__ASSIGNED TASK__: When you reach the line in the listing below that contains "LCD pin SCL: A5 -> D12", begin returning lines exactly as written, and stop after the line that contains "RTC1 pin SQW: A4 -> TX". Return no other lines.

__PROVIDED DATA__:

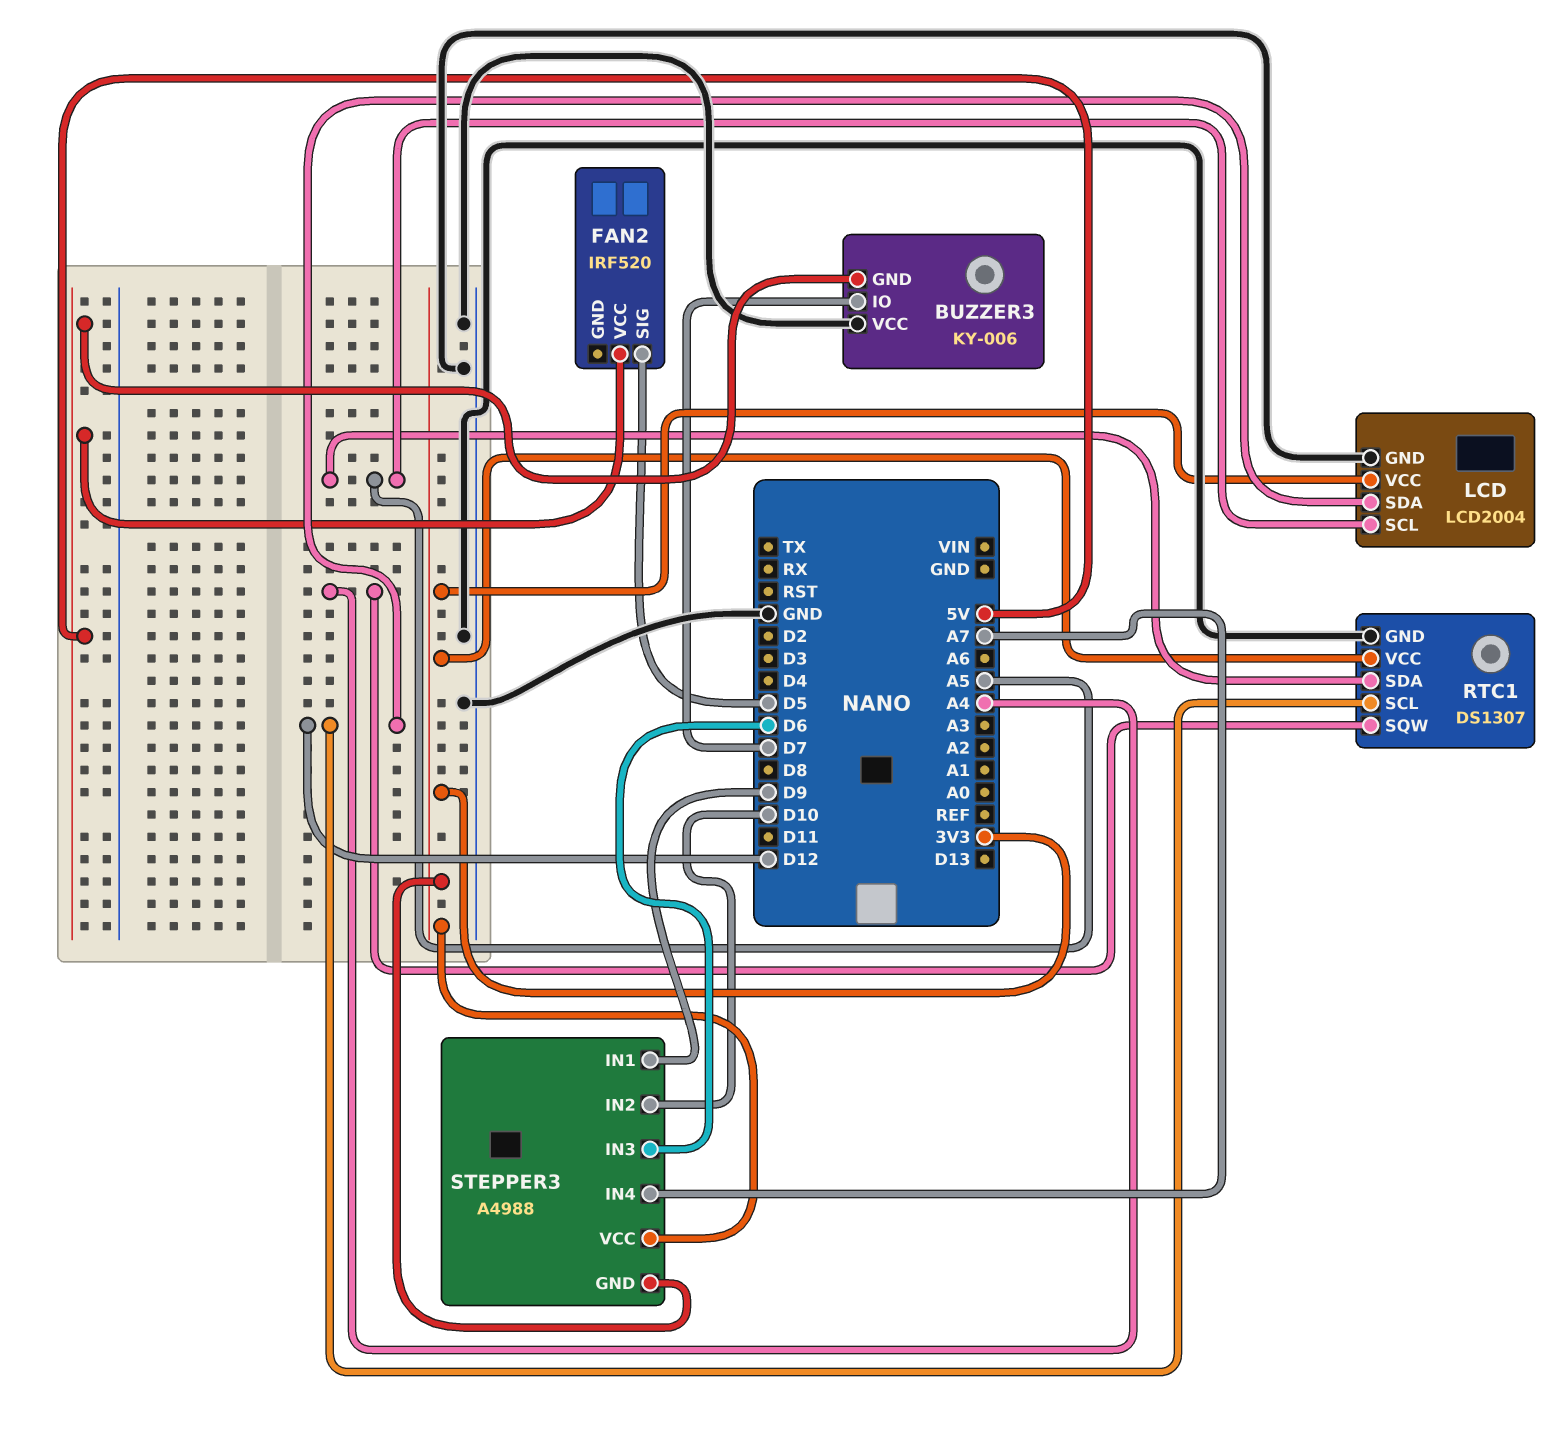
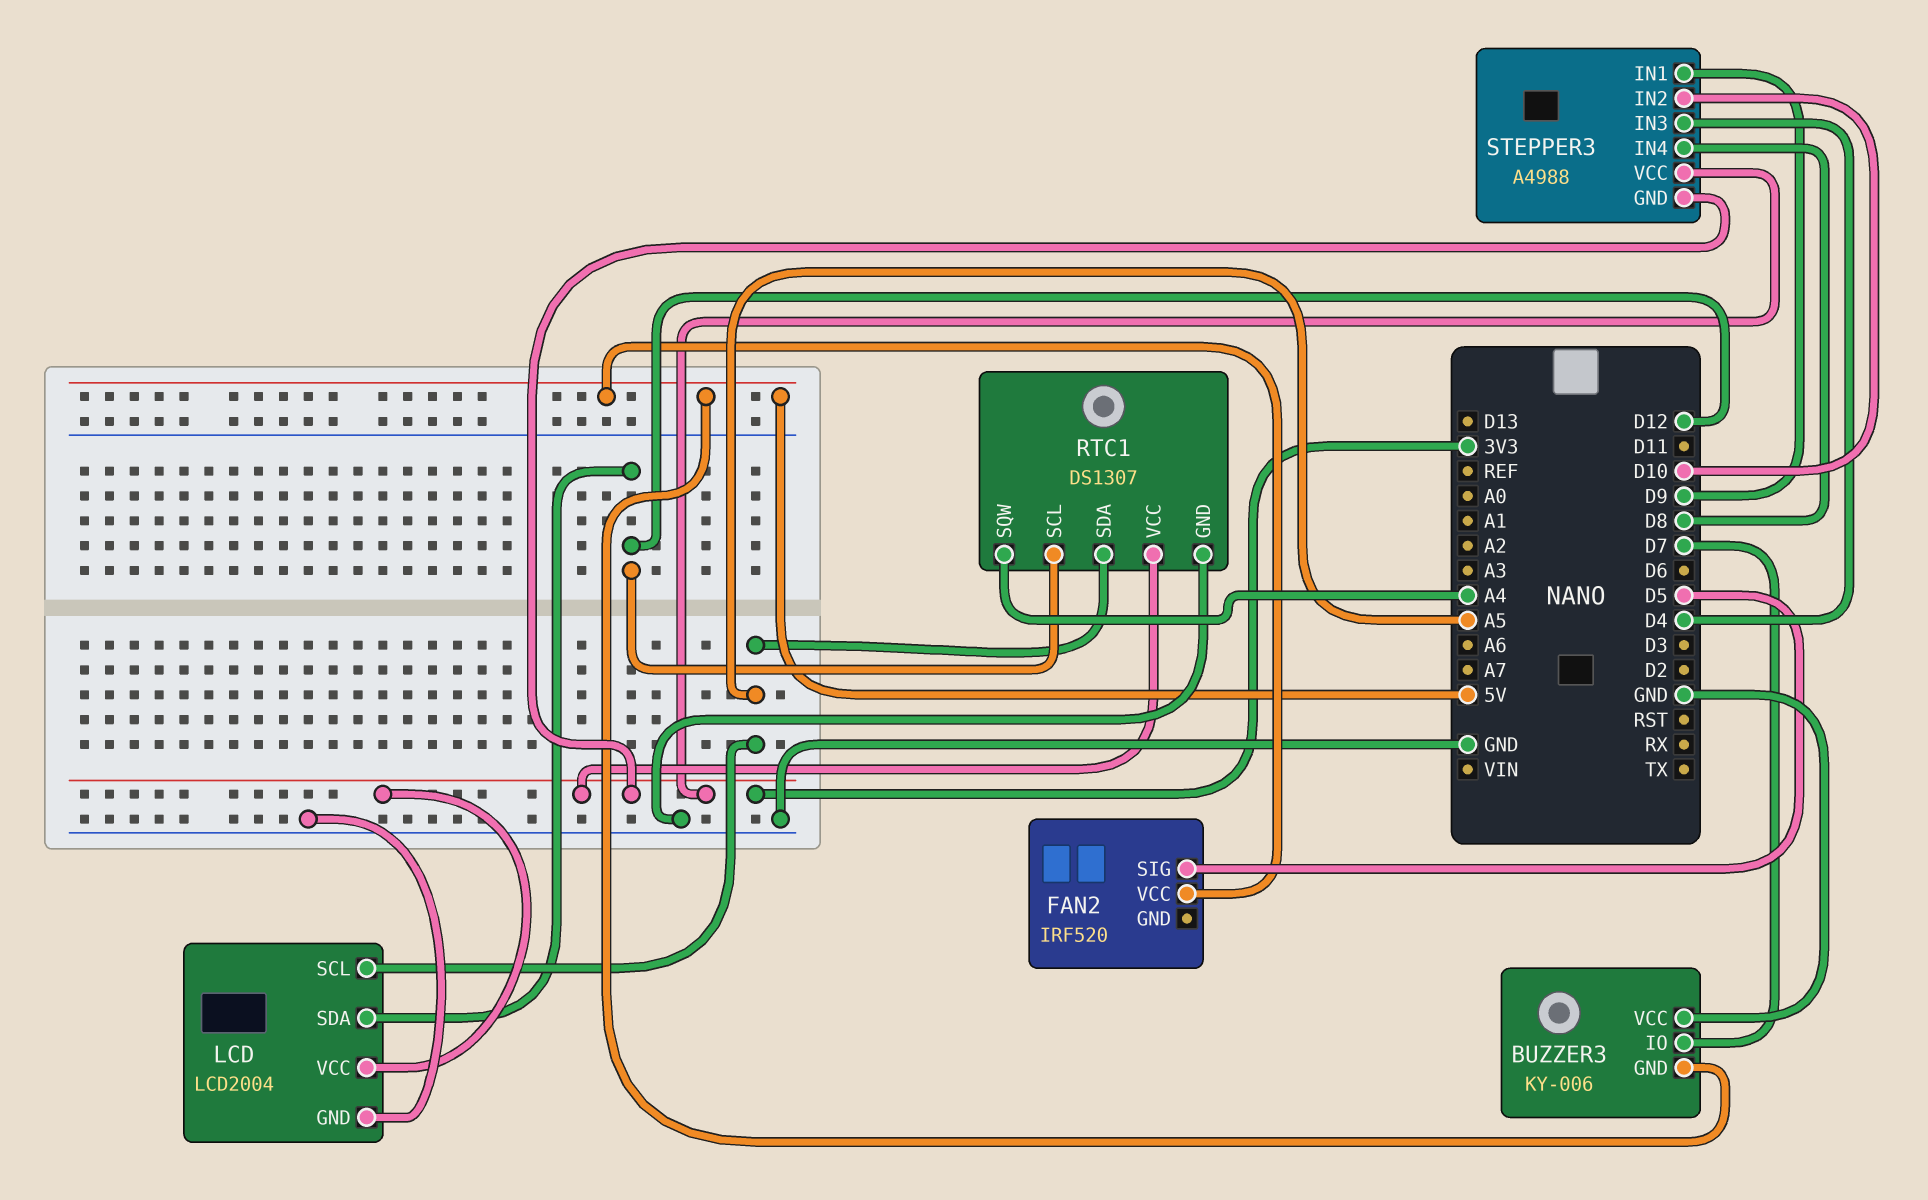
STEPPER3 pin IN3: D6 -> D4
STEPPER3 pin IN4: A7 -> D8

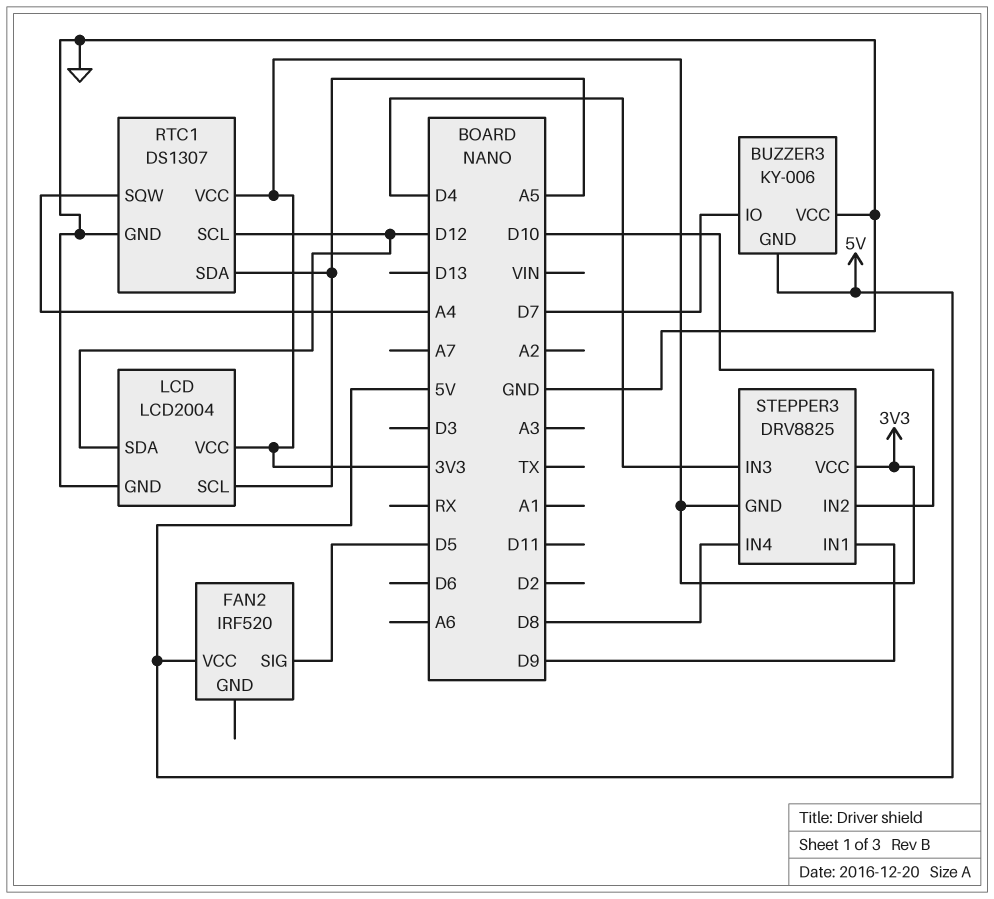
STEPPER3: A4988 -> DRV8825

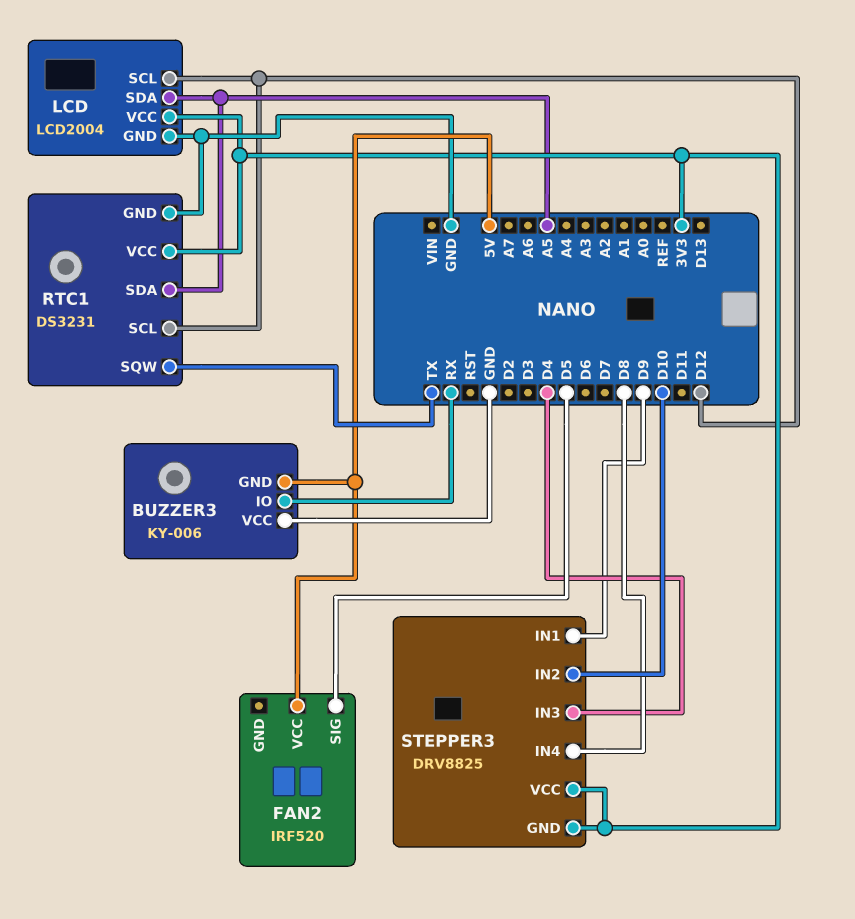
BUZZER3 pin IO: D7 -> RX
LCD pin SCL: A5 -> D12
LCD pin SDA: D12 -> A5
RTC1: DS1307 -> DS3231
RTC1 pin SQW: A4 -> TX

--

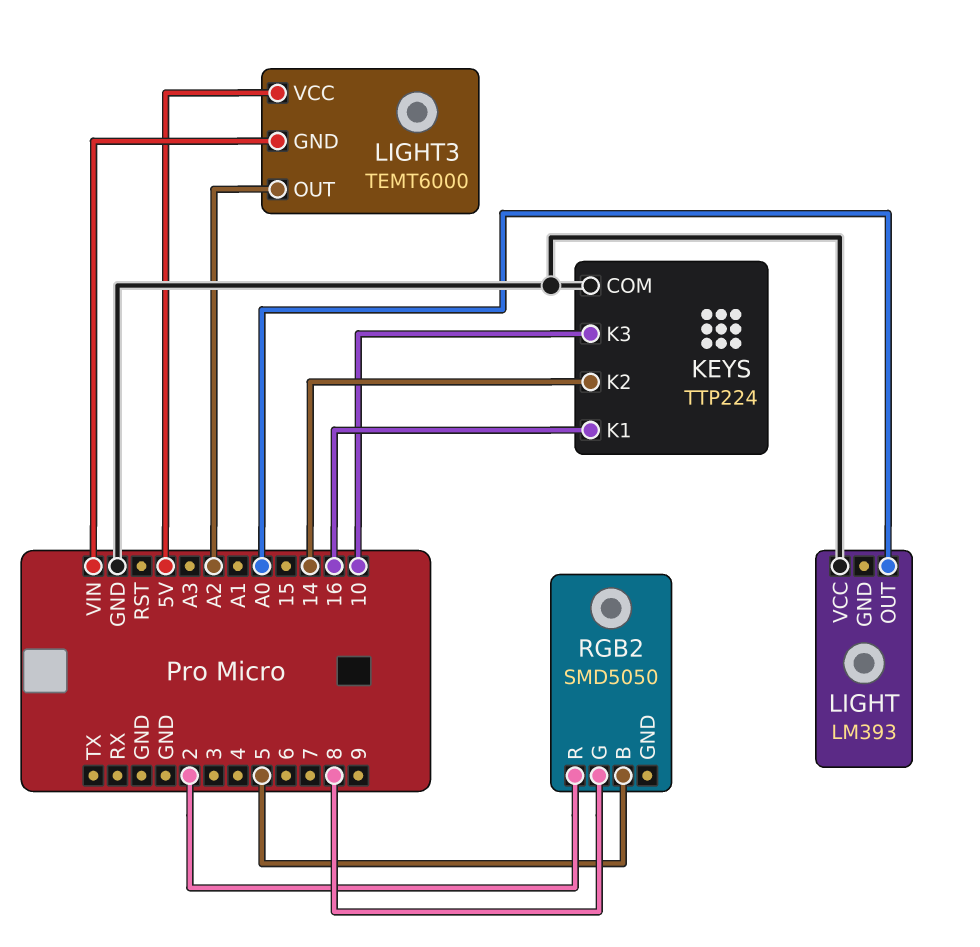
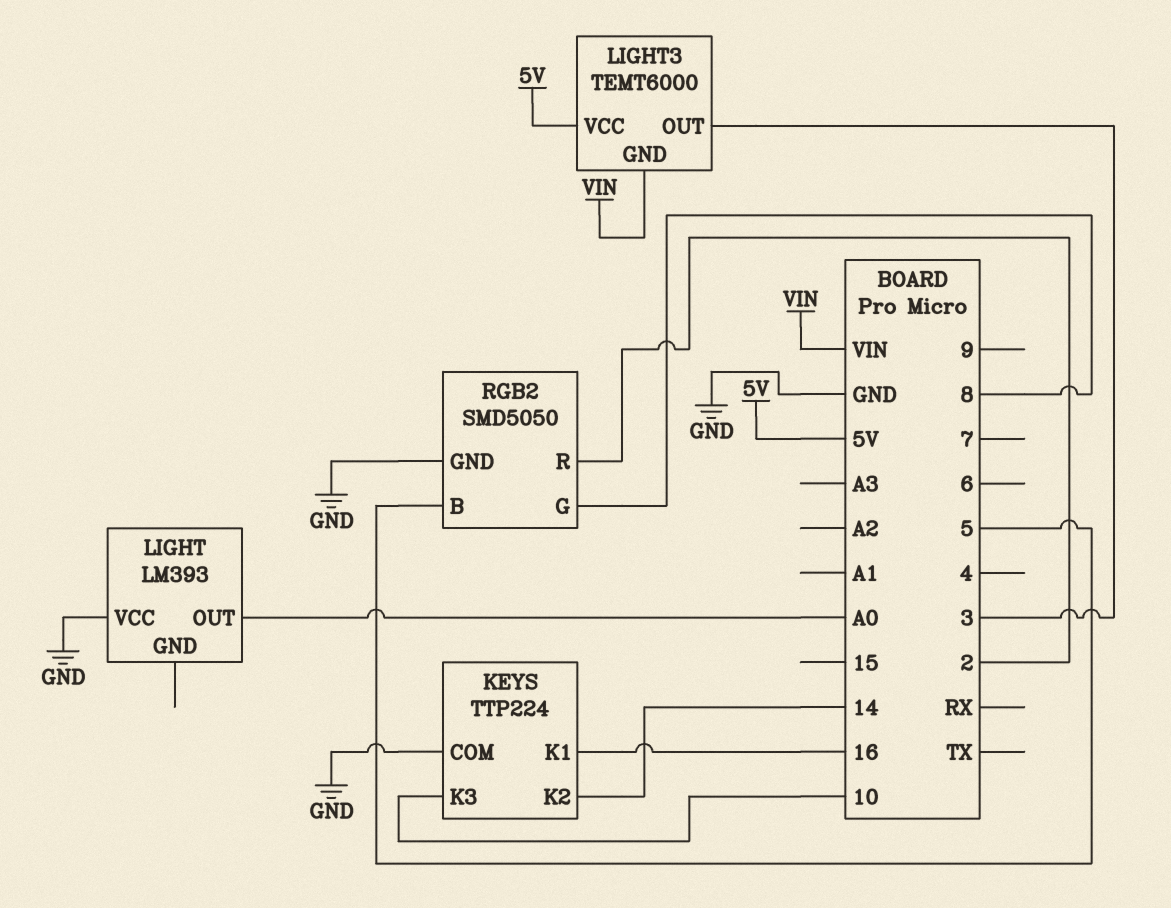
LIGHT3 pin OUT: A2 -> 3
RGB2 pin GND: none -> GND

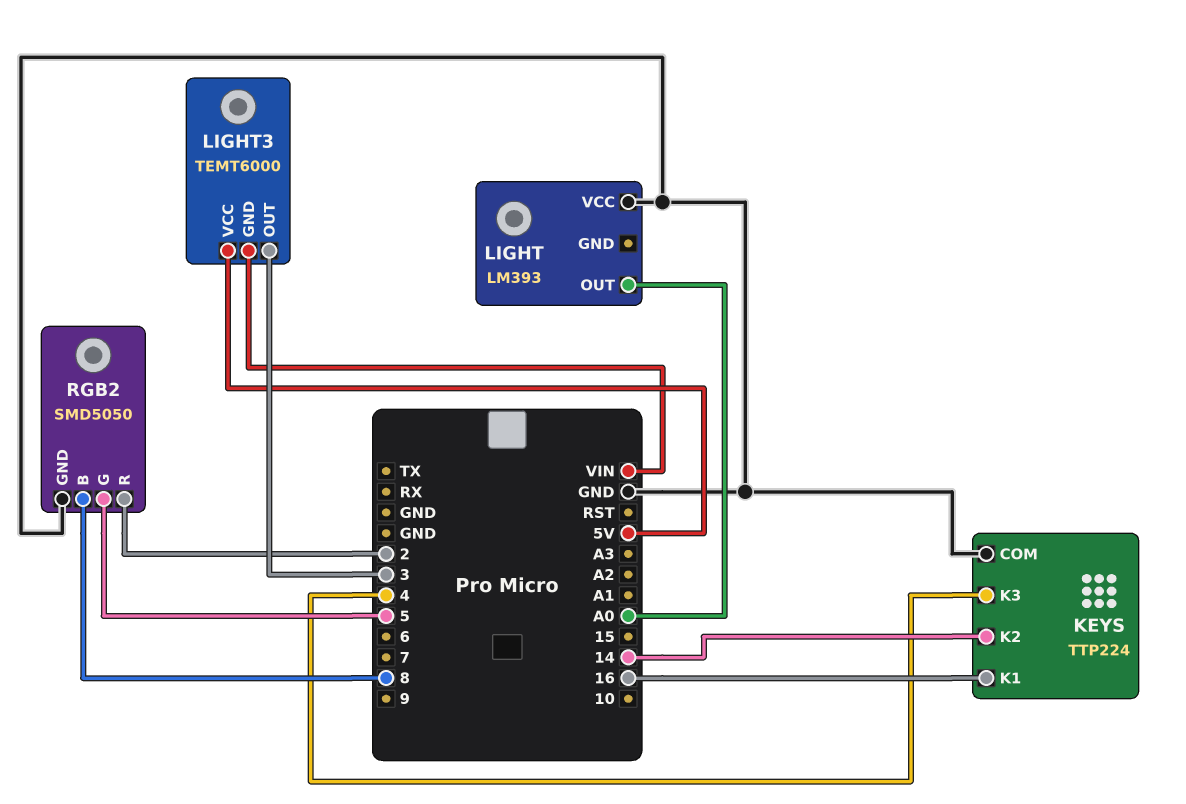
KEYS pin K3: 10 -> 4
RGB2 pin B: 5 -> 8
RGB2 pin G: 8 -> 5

__OUTPUT__:
LCD pin SCL: A5 -> D12
LCD pin SDA: D12 -> A5
RTC1: DS1307 -> DS3231
RTC1 pin SQW: A4 -> TX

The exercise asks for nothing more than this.